> **WORK ORDER**:
There is a line containing "yellow domino: 4 -> 5" in the records below. Repeat it and every line after it, exactly, through the final line, but no pictures.

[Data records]
_ _ _ _

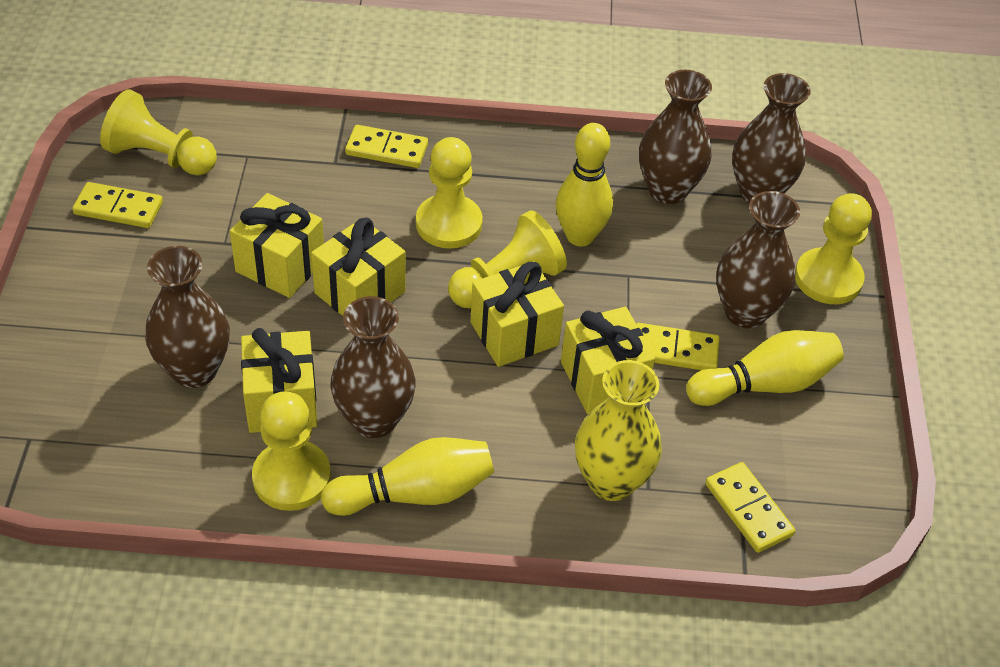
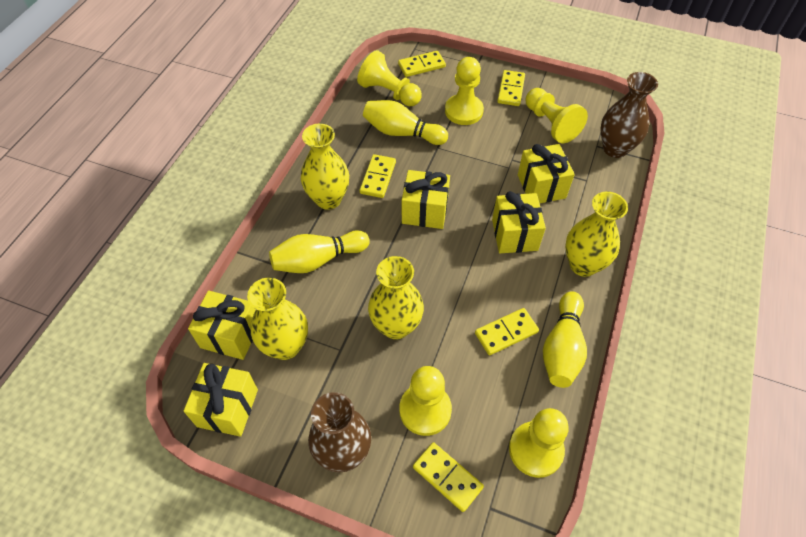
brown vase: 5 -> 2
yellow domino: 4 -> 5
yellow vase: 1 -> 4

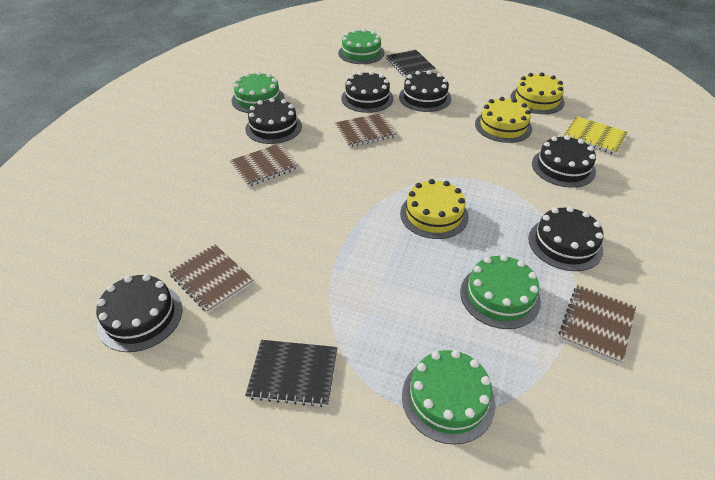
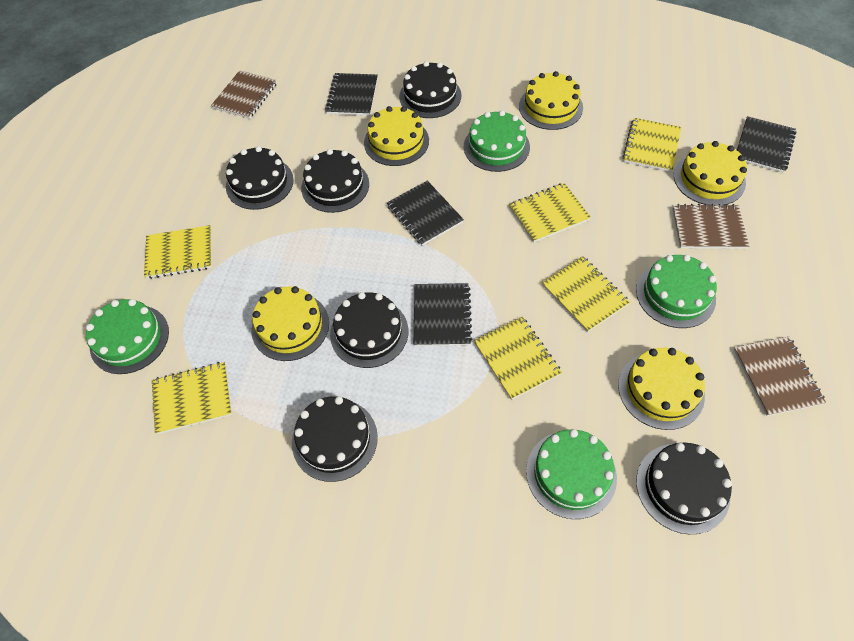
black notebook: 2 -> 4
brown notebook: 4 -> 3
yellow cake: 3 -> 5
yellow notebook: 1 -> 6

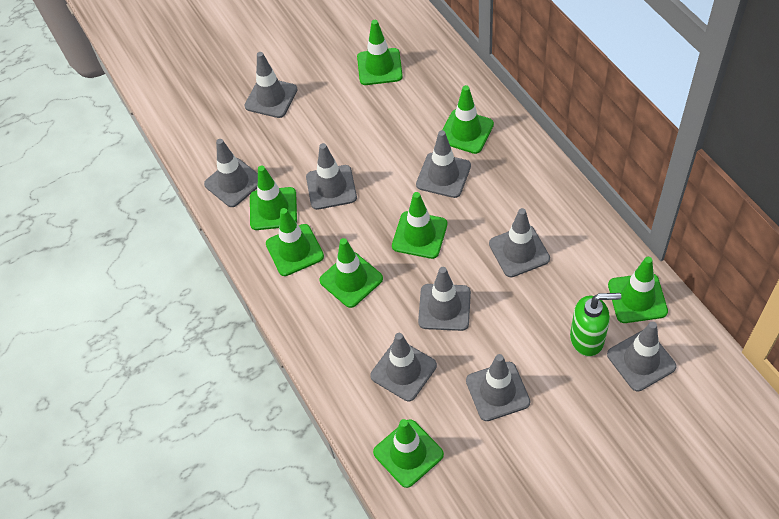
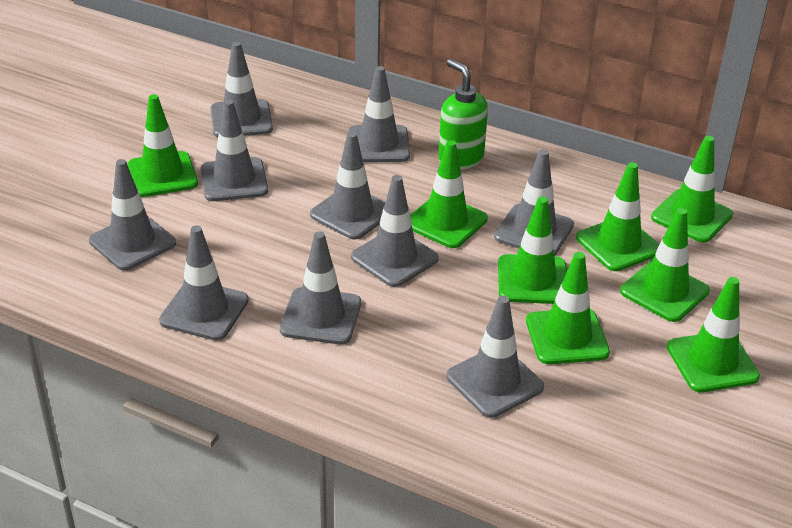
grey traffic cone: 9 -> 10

_ _ _ _

> **WRITTEN SOLUTION**:
yellow domino: 4 -> 5
yellow vase: 1 -> 4

black notebook: 2 -> 4
brown notebook: 4 -> 3
yellow cake: 3 -> 5
yellow notebook: 1 -> 6

grey traffic cone: 9 -> 10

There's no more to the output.